→ **WORK TO BE COMPLETED**: For this exercise, reproduce the entries below exactly, but only from the line containing "(135, 340) = (427, 526): red" through the line containing "(545, 283) = (327, 251): white", both included.

== RECORDED INFORMATION ==

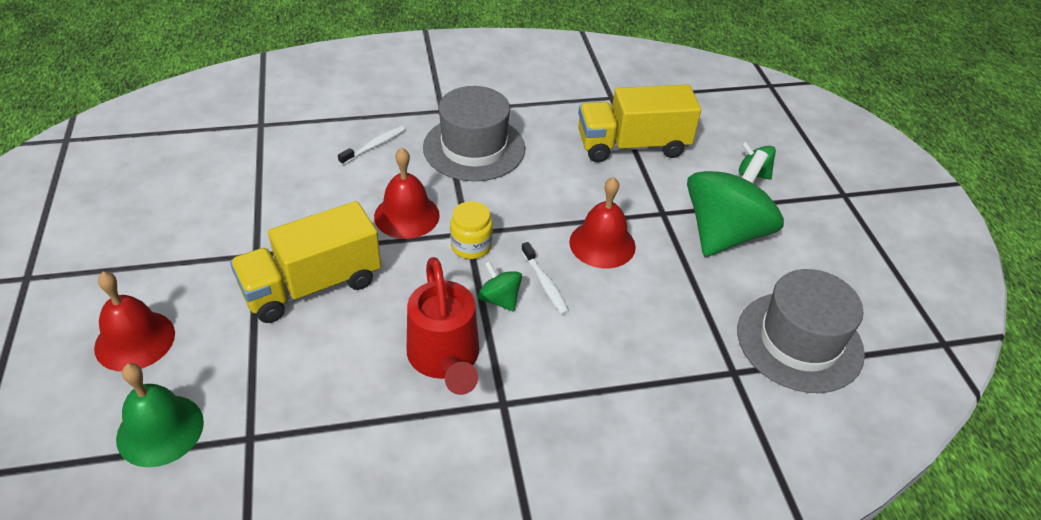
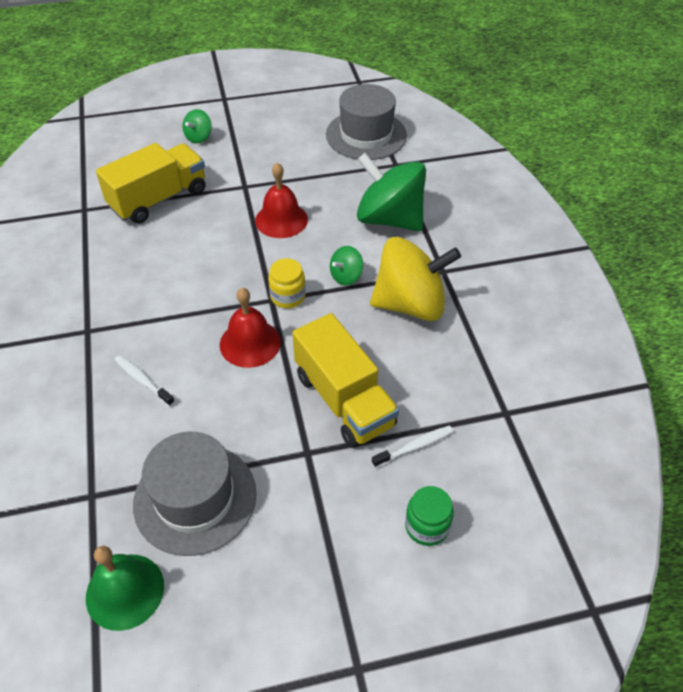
camera: 90 degrees left, 5 degrees up
(135, 340) = (427, 526): red bell -> green jar
(160, 430) = (514, 476): green bell -> green bell (125, 591)
(445, 359) = (410, 304): red watering can -> yellow spinning top
(474, 148) = (153, 302): grey hat -> grey hat (195, 498)
(545, 283) = (327, 251): white toothbrush -> white toothbrush (415, 446)
(632, 146) = (159, 199): yellow truck -> yellow truck turned 120 degrees counterclockwise
(724, 233) = (267, 157): green spinning top -> green spinning top (389, 219)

===

→ **TASK SOLUTION**:
(135, 340) = (427, 526): red bell -> green jar
(160, 430) = (514, 476): green bell -> green bell (125, 591)
(445, 359) = (410, 304): red watering can -> yellow spinning top
(474, 148) = (153, 302): grey hat -> grey hat (195, 498)
(545, 283) = (327, 251): white toothbrush -> white toothbrush (415, 446)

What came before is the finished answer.